*** Opening of SOURCE MATERIAL ***
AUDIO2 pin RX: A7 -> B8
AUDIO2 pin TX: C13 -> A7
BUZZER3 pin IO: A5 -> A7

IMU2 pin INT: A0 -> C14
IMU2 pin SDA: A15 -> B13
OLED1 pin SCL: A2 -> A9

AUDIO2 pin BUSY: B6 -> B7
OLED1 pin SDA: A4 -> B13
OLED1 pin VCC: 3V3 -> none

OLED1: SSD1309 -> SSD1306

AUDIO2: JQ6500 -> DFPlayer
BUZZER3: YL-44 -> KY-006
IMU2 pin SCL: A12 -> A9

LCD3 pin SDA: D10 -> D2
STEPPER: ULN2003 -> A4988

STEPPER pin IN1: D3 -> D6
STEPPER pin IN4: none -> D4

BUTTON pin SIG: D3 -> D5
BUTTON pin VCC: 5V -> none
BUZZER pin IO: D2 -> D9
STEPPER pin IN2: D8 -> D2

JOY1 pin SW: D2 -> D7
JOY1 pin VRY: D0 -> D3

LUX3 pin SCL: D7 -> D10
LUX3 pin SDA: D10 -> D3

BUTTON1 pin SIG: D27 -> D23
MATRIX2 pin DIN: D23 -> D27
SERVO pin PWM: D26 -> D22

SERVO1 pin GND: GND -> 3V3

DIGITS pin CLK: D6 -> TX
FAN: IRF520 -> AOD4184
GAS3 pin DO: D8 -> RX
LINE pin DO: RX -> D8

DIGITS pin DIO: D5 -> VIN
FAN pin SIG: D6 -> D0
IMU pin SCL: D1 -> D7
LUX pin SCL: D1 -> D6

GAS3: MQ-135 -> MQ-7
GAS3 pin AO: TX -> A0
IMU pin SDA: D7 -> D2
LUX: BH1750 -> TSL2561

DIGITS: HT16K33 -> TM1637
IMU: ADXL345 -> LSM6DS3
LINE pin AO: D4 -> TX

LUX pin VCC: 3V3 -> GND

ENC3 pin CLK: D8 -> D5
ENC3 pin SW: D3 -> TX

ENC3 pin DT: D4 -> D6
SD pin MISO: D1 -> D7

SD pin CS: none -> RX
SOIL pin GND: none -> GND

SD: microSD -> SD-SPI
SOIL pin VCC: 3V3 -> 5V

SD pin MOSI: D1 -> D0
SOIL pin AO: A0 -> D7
*** Close of SOURCE MATERIAL ***
(ACTIVITY) Would you transcribe every entry exactly?

(SOLUTION FOR THIS EXERCISE)
AUDIO2 pin RX: A7 -> B8
AUDIO2 pin TX: C13 -> A7
BUZZER3 pin IO: A5 -> A7

IMU2 pin INT: A0 -> C14
IMU2 pin SDA: A15 -> B13
OLED1 pin SCL: A2 -> A9

AUDIO2 pin BUSY: B6 -> B7
OLED1 pin SDA: A4 -> B13
OLED1 pin VCC: 3V3 -> none

OLED1: SSD1309 -> SSD1306

AUDIO2: JQ6500 -> DFPlayer
BUZZER3: YL-44 -> KY-006
IMU2 pin SCL: A12 -> A9

LCD3 pin SDA: D10 -> D2
STEPPER: ULN2003 -> A4988

STEPPER pin IN1: D3 -> D6
STEPPER pin IN4: none -> D4

BUTTON pin SIG: D3 -> D5
BUTTON pin VCC: 5V -> none
BUZZER pin IO: D2 -> D9
STEPPER pin IN2: D8 -> D2

JOY1 pin SW: D2 -> D7
JOY1 pin VRY: D0 -> D3

LUX3 pin SCL: D7 -> D10
LUX3 pin SDA: D10 -> D3

BUTTON1 pin SIG: D27 -> D23
MATRIX2 pin DIN: D23 -> D27
SERVO pin PWM: D26 -> D22

SERVO1 pin GND: GND -> 3V3

DIGITS pin CLK: D6 -> TX
FAN: IRF520 -> AOD4184
GAS3 pin DO: D8 -> RX
LINE pin DO: RX -> D8

DIGITS pin DIO: D5 -> VIN
FAN pin SIG: D6 -> D0
IMU pin SCL: D1 -> D7
LUX pin SCL: D1 -> D6

GAS3: MQ-135 -> MQ-7
GAS3 pin AO: TX -> A0
IMU pin SDA: D7 -> D2
LUX: BH1750 -> TSL2561

DIGITS: HT16K33 -> TM1637
IMU: ADXL345 -> LSM6DS3
LINE pin AO: D4 -> TX

LUX pin VCC: 3V3 -> GND

ENC3 pin CLK: D8 -> D5
ENC3 pin SW: D3 -> TX

ENC3 pin DT: D4 -> D6
SD pin MISO: D1 -> D7

SD pin CS: none -> RX
SOIL pin GND: none -> GND

SD: microSD -> SD-SPI
SOIL pin VCC: 3V3 -> 5V

SD pin MOSI: D1 -> D0
SOIL pin AO: A0 -> D7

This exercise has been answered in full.